*** MATERIAL TO PROCESS ***
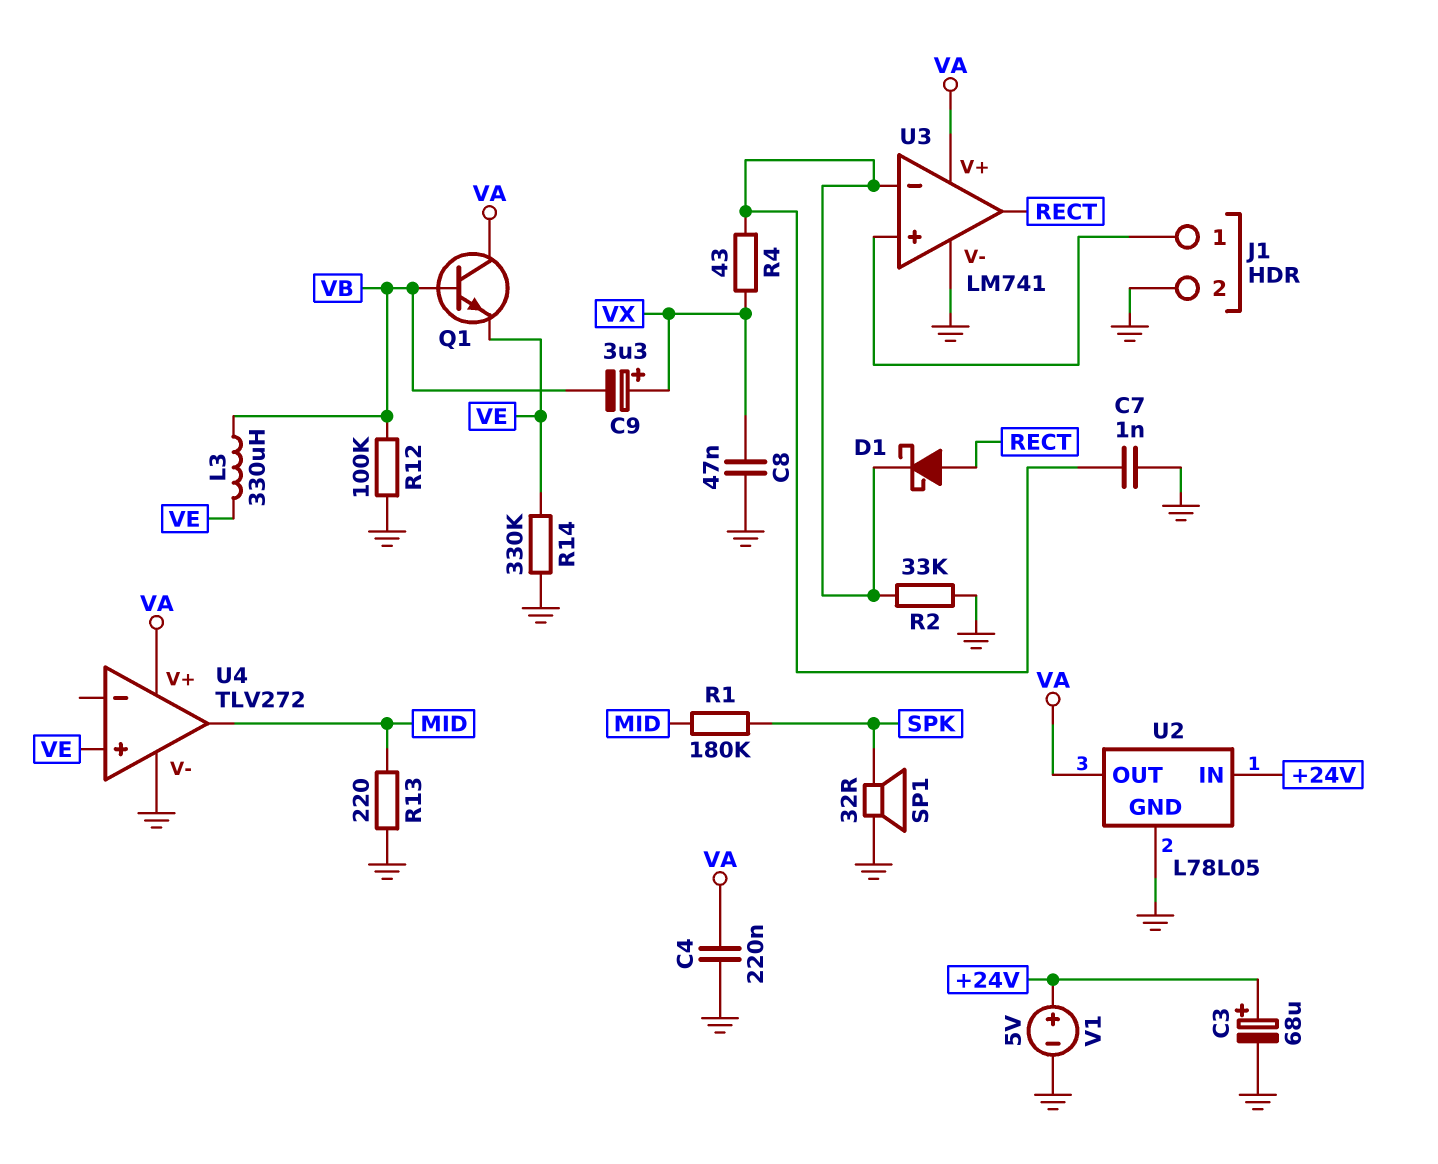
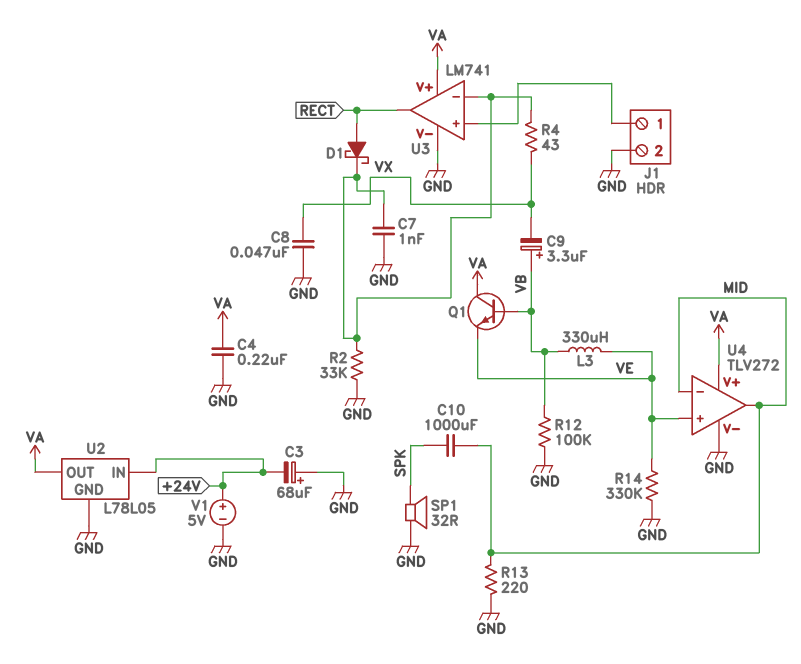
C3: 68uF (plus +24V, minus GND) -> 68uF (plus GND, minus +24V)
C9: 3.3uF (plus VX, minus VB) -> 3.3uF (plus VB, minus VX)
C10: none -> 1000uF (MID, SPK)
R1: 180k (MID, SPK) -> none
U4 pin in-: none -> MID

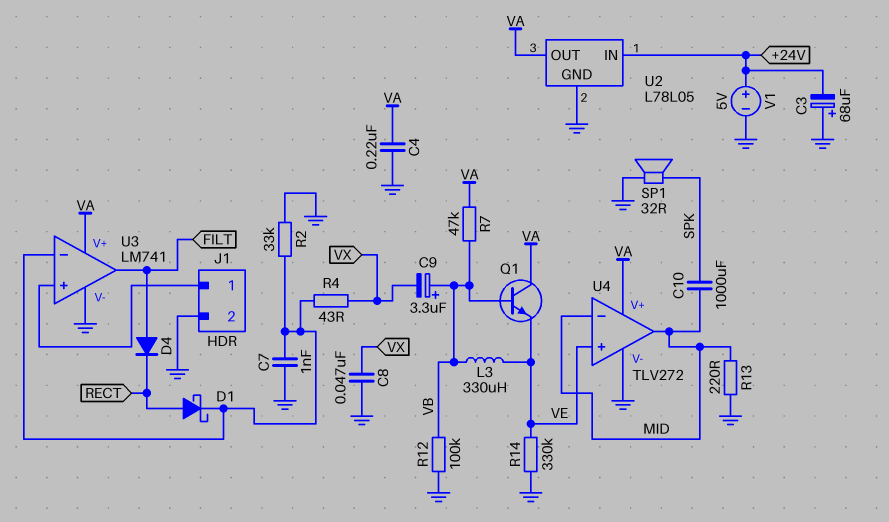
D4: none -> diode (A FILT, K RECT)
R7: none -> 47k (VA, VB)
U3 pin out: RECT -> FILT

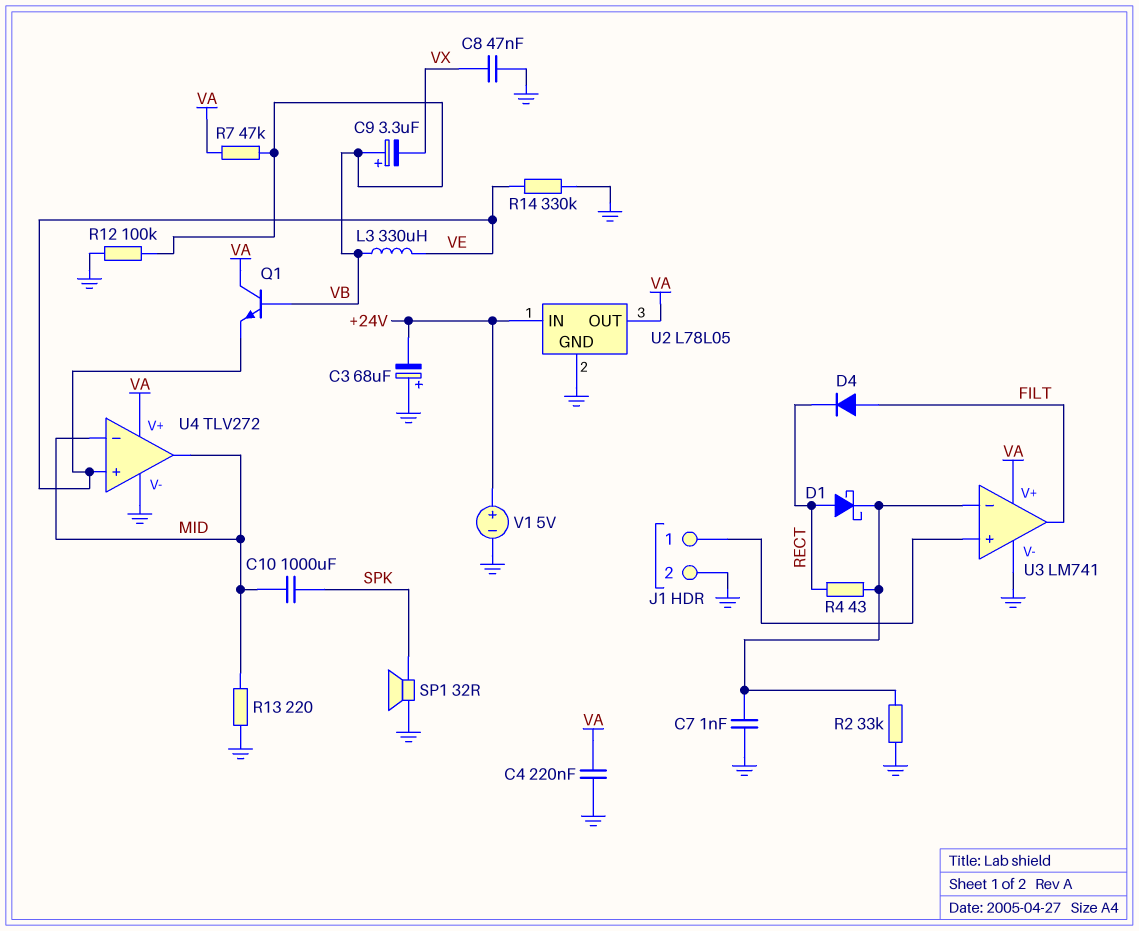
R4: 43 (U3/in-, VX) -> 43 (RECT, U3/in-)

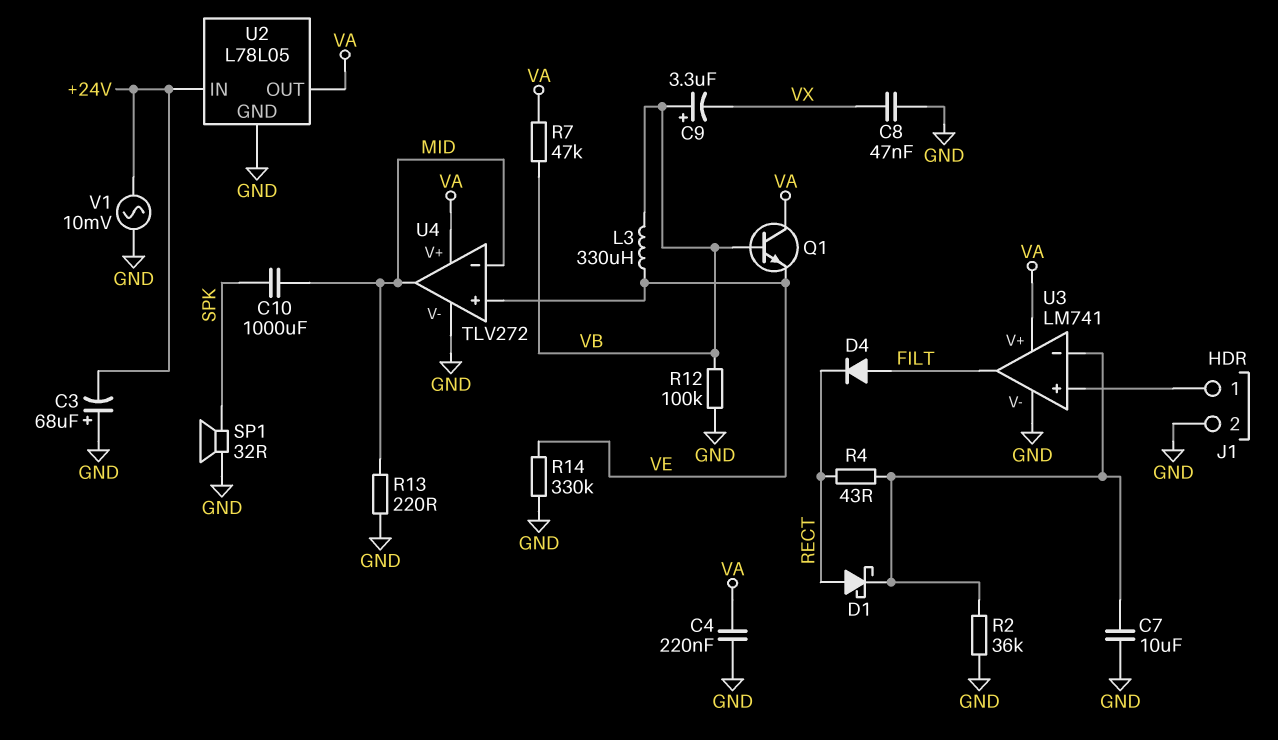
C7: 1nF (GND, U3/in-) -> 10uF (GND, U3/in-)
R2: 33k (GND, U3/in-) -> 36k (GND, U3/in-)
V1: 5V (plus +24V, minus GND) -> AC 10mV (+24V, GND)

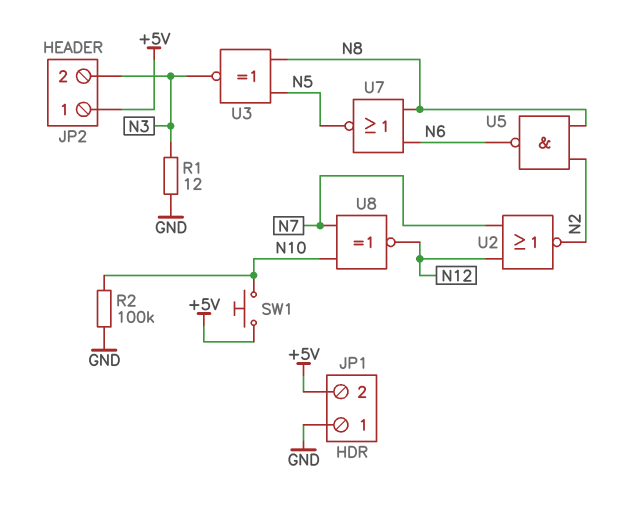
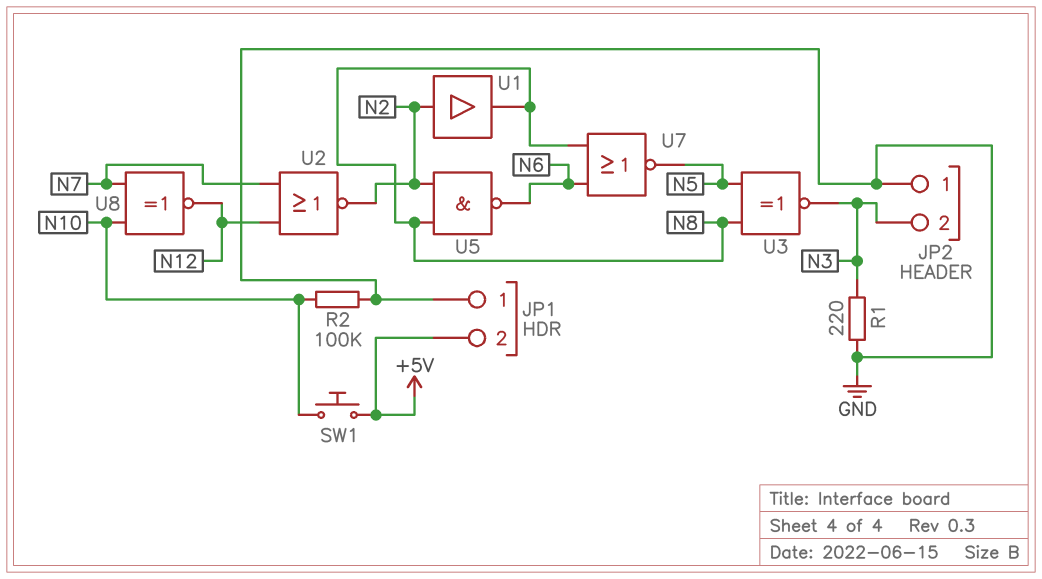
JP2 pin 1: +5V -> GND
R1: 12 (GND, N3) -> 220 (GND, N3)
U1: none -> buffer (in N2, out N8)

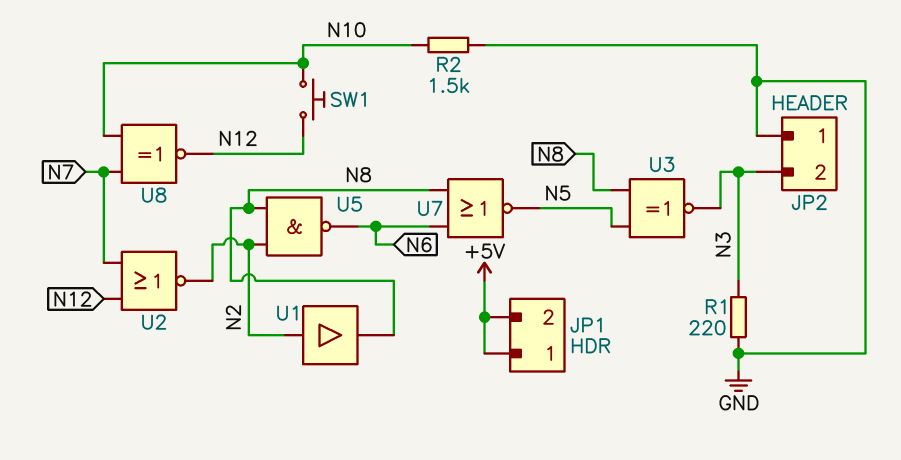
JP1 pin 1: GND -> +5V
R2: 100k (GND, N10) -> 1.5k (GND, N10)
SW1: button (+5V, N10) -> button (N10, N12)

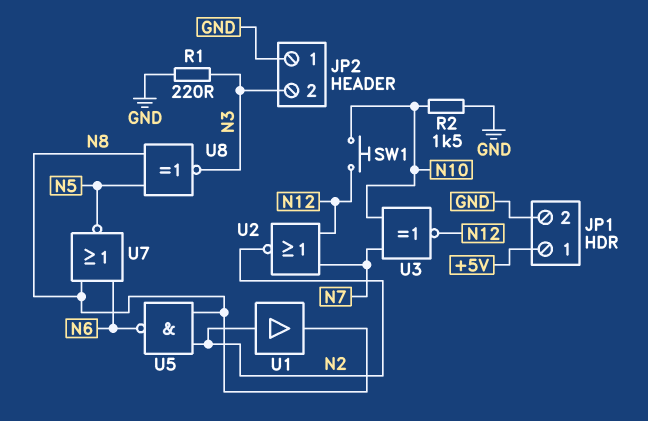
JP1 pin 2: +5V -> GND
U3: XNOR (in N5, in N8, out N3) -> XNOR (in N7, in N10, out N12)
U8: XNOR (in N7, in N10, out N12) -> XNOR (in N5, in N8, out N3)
*** End of MATERIAL TO PROCESS ***
Wherever the string "FILT" appears in the records, copy the whole line.

» YOUR SOLUTION:
D4: none -> diode (A FILT, K RECT)
U3 pin out: RECT -> FILT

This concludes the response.